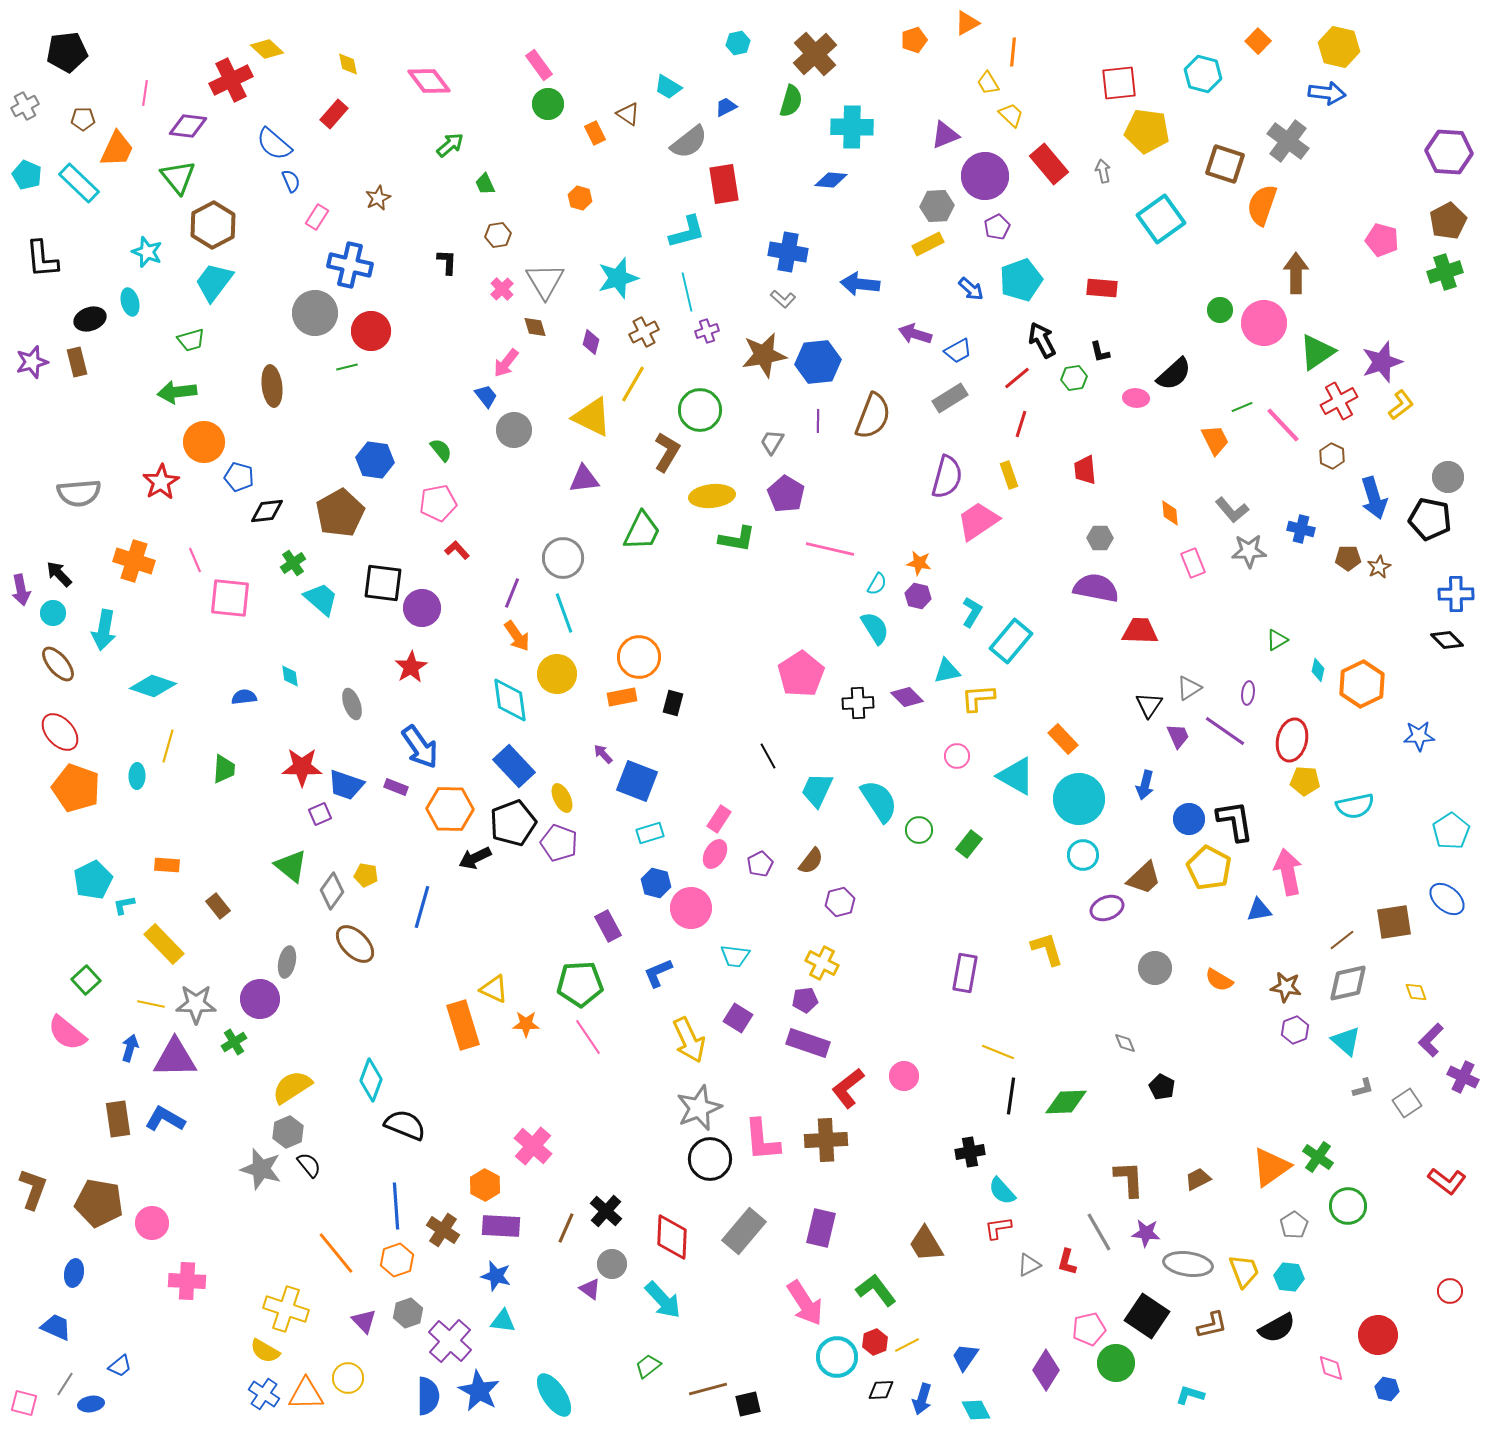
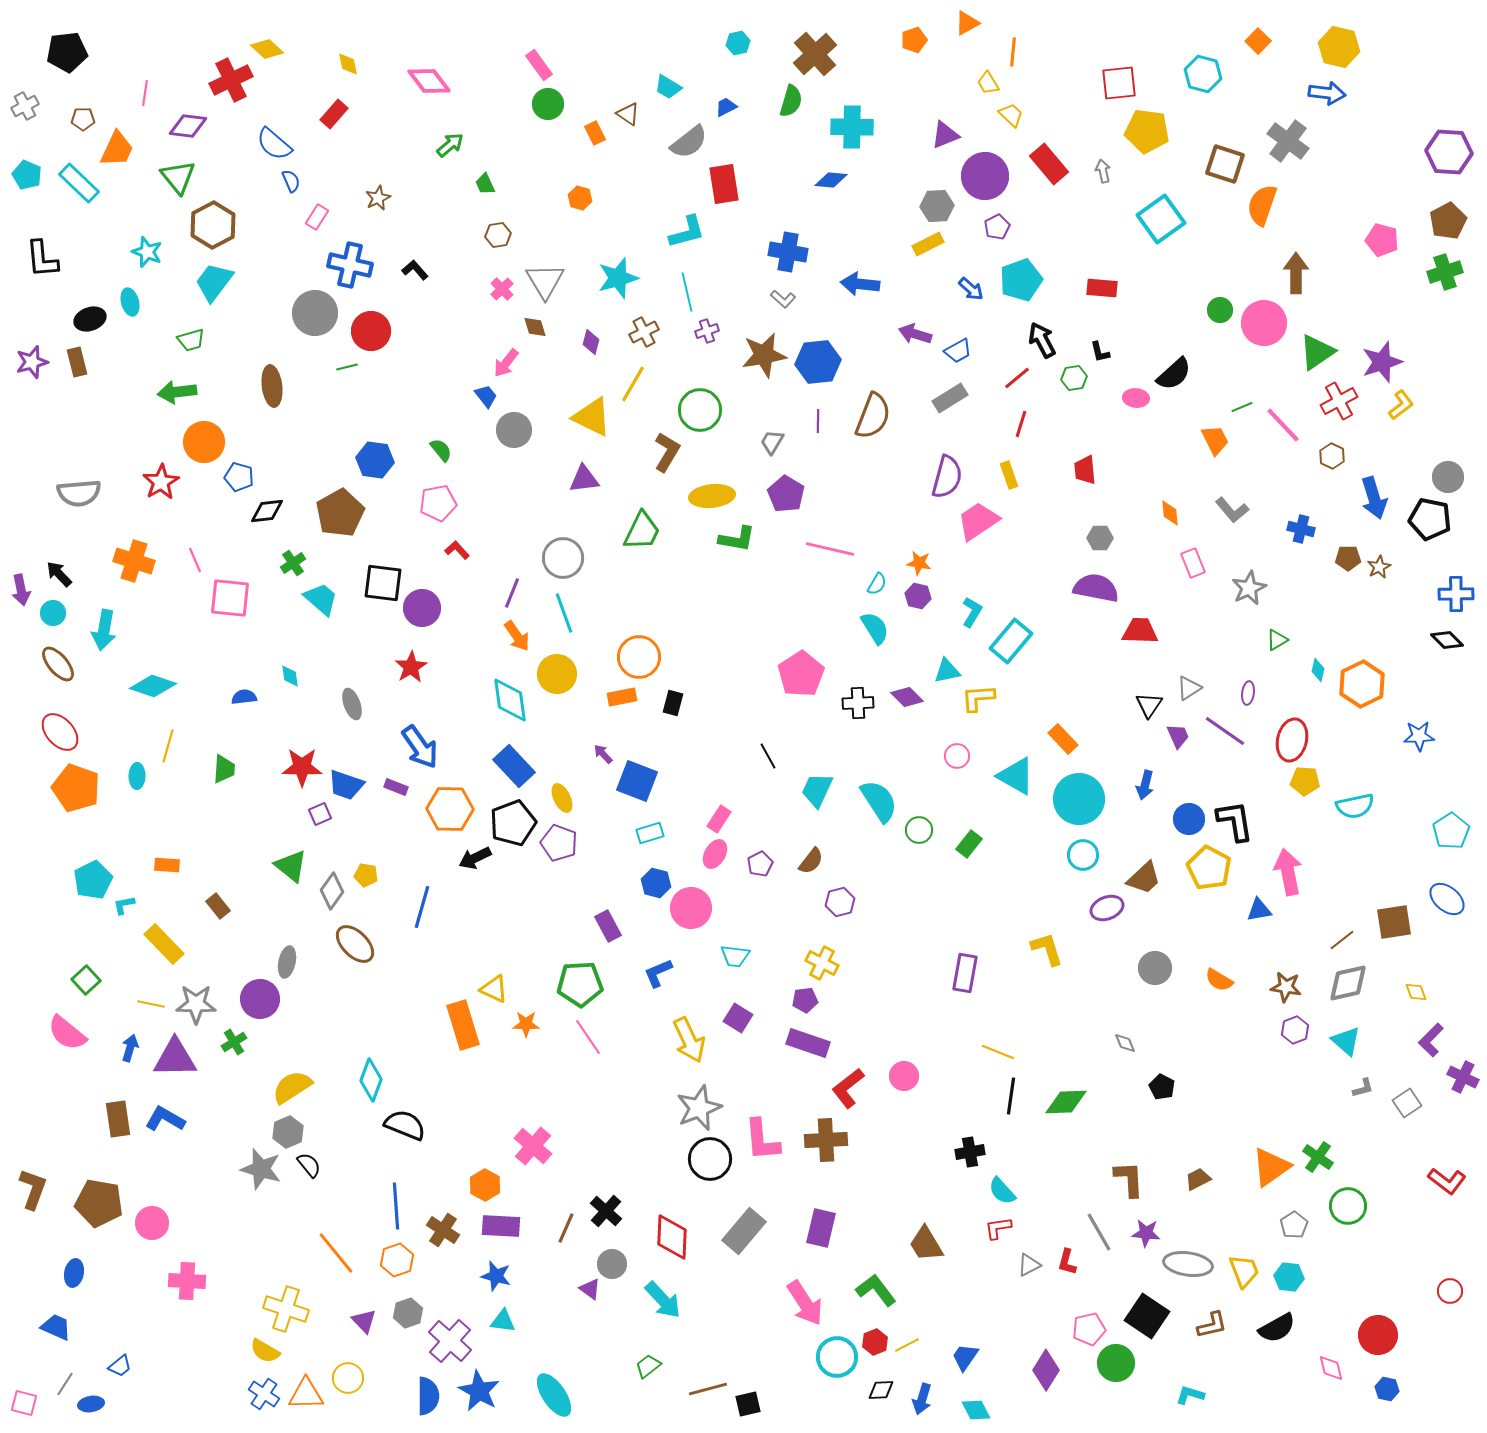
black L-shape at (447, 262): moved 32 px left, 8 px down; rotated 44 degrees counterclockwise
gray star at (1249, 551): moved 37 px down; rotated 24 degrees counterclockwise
==
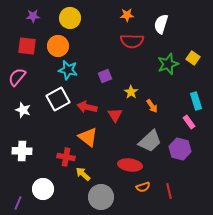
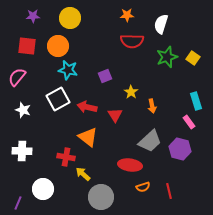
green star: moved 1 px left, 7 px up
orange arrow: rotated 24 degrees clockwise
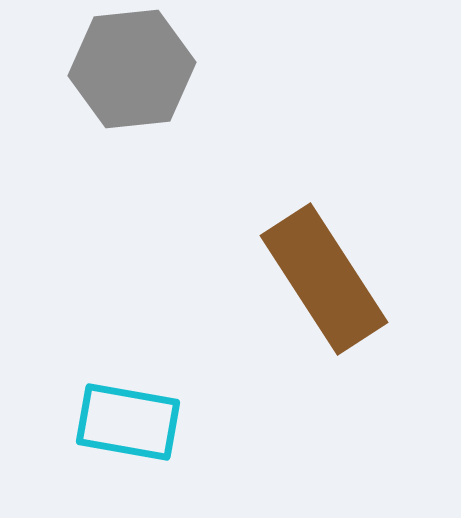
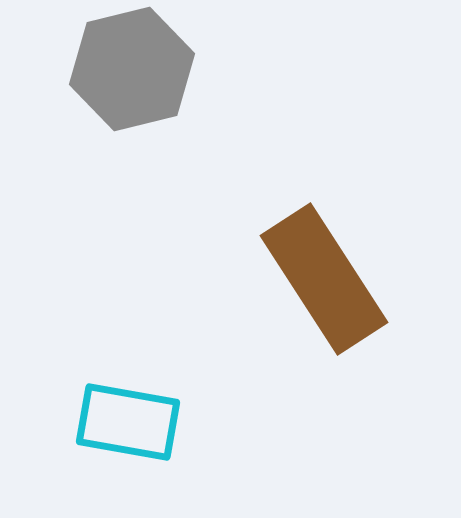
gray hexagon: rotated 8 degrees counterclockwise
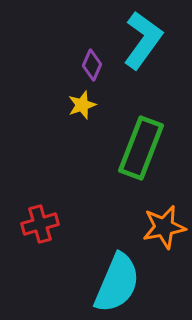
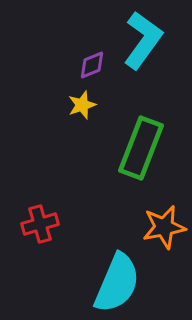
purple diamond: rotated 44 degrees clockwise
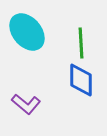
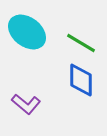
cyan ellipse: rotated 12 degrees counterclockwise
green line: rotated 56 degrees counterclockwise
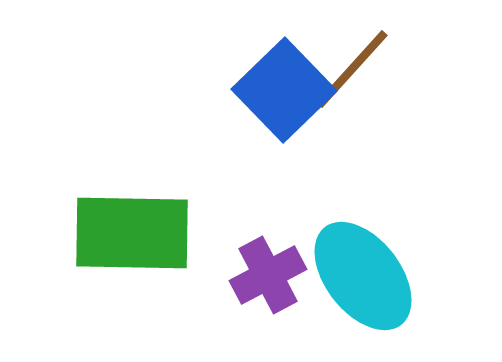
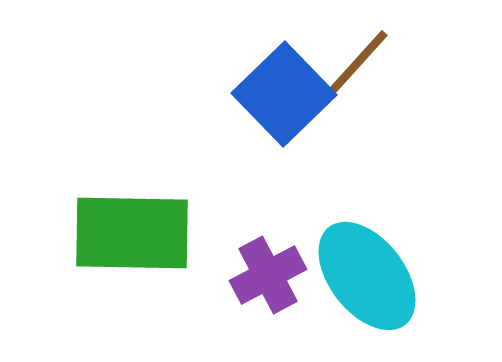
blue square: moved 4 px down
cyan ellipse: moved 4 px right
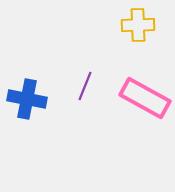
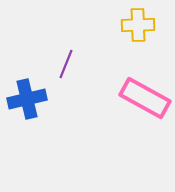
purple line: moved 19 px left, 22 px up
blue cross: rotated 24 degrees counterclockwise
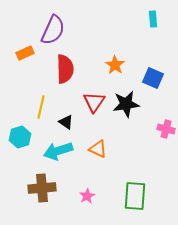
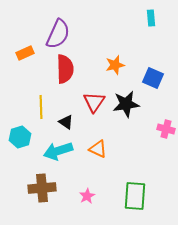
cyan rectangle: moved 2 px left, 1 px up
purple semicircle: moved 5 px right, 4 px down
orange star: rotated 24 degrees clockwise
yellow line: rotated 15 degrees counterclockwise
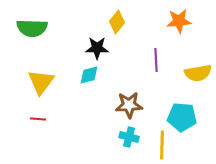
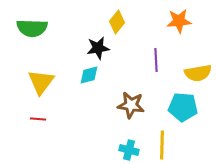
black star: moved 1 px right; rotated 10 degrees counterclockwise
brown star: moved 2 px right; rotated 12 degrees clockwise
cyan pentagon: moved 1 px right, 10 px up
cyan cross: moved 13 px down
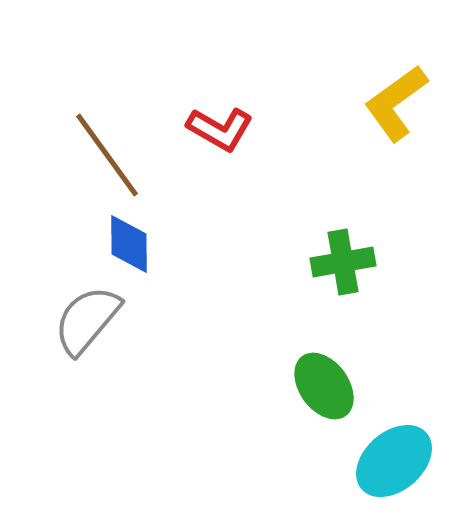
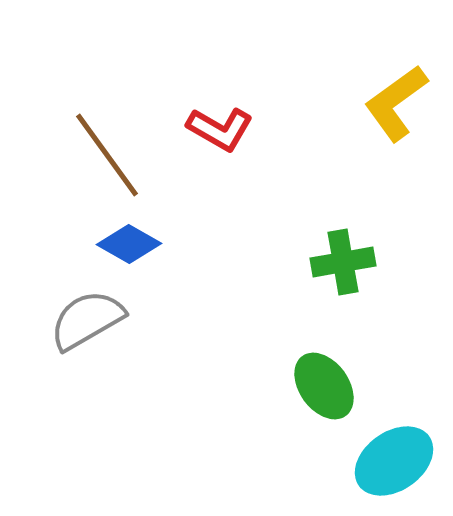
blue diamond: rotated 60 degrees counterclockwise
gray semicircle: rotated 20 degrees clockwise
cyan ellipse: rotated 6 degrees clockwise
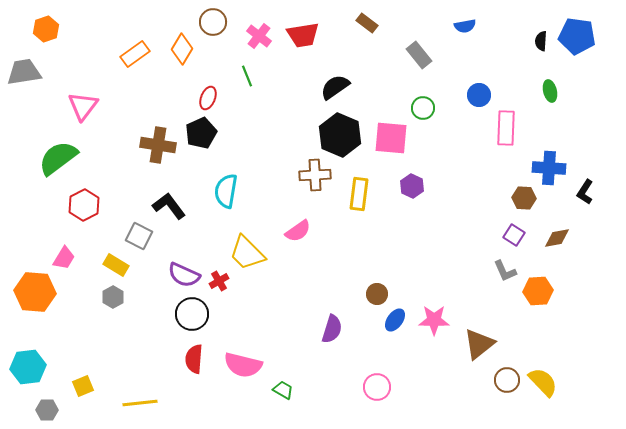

▶ [THE TASK]: When a line in the data holds the word "purple", show that line.

▶ [REPLY TO THE EXERCISE]:
purple diamond: rotated 44 degrees clockwise
purple line: moved 19 px left, 22 px up
purple semicircle: moved 5 px right, 4 px down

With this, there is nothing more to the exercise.